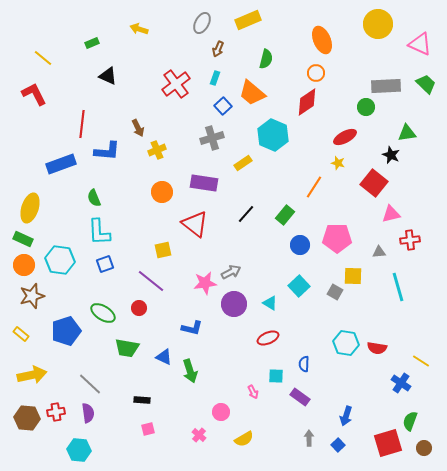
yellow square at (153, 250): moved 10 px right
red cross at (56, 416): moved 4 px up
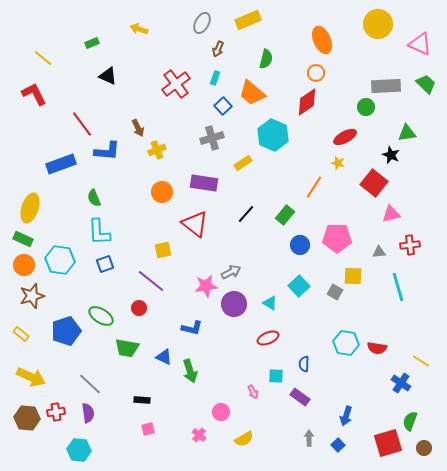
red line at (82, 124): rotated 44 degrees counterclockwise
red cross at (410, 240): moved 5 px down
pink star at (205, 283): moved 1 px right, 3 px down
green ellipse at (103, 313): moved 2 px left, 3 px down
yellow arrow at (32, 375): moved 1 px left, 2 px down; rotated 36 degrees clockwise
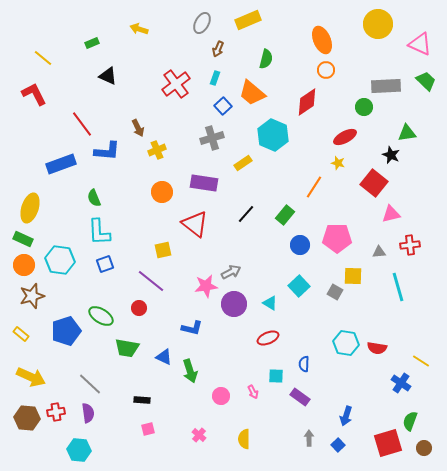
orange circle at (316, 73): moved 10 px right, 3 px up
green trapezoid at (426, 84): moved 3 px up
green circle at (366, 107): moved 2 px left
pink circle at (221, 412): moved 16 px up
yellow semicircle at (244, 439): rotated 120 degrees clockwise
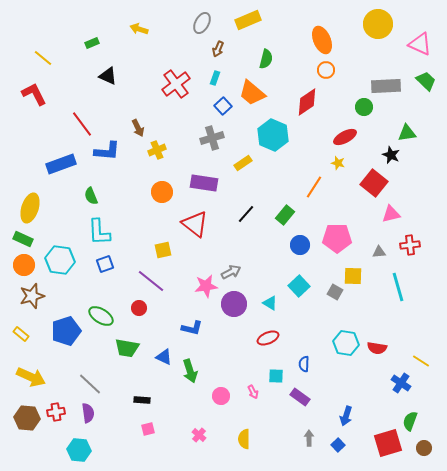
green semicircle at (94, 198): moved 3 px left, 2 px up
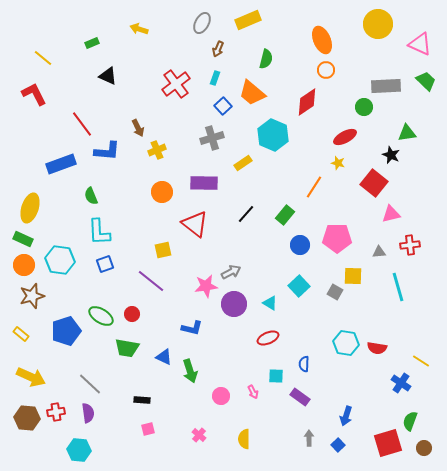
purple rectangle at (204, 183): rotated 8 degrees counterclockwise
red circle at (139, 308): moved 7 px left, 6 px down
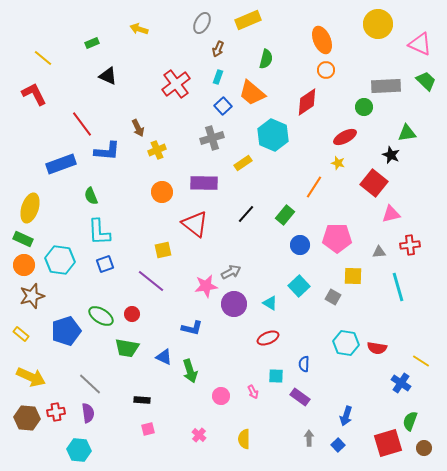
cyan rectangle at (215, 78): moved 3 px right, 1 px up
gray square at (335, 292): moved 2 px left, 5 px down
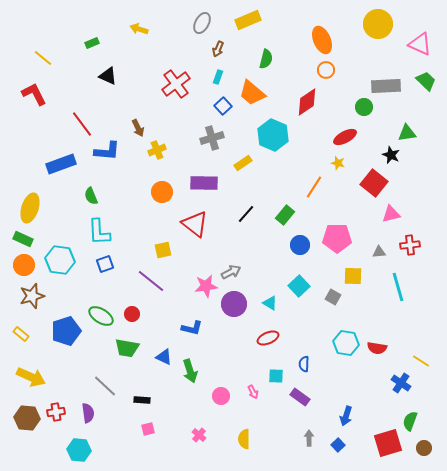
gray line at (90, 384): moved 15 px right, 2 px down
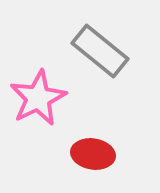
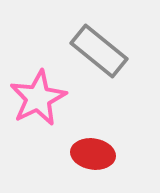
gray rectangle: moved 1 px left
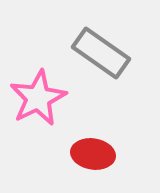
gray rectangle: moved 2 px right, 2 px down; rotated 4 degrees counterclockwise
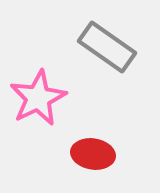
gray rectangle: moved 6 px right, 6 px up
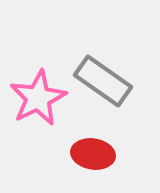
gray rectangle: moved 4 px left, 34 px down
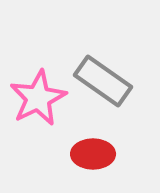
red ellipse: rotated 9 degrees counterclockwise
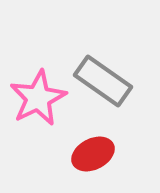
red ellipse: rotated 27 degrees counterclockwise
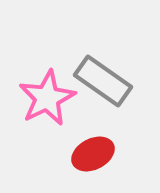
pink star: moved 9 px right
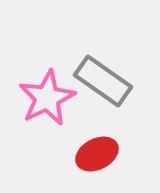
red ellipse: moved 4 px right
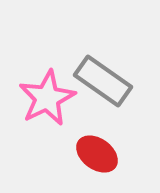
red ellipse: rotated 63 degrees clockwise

..........

**Exercise**.
Copy out every line of the items above word for word, but leave out the pictures.

**The reply**.
yellow square at (153, 250): moved 10 px right
red cross at (56, 416): moved 4 px up
red line at (82, 124): rotated 44 degrees counterclockwise
red cross at (410, 240): moved 5 px down
pink star at (205, 283): moved 1 px right, 3 px down
green ellipse at (103, 313): moved 2 px left, 3 px down
yellow arrow at (32, 375): moved 1 px left, 2 px down; rotated 36 degrees clockwise
orange circle at (316, 73): moved 10 px right, 3 px up
green trapezoid at (426, 84): moved 3 px up
green circle at (366, 107): moved 2 px left
pink circle at (221, 412): moved 16 px up
yellow semicircle at (244, 439): rotated 120 degrees clockwise
green semicircle at (94, 198): moved 3 px left, 2 px up
purple rectangle at (204, 183): rotated 8 degrees counterclockwise
red circle at (139, 308): moved 7 px left, 6 px down
cyan rectangle at (215, 78): moved 3 px right, 1 px up
gray square at (335, 292): moved 2 px left, 5 px down
gray line at (90, 384): moved 15 px right, 2 px down
gray rectangle: moved 1 px left
gray rectangle: moved 2 px right, 2 px down; rotated 4 degrees counterclockwise
gray rectangle: moved 6 px right, 6 px up
gray rectangle: moved 4 px left, 34 px down
red ellipse: rotated 9 degrees counterclockwise
red ellipse: rotated 27 degrees counterclockwise
pink star: moved 9 px right
red ellipse: moved 4 px right
red ellipse: rotated 63 degrees clockwise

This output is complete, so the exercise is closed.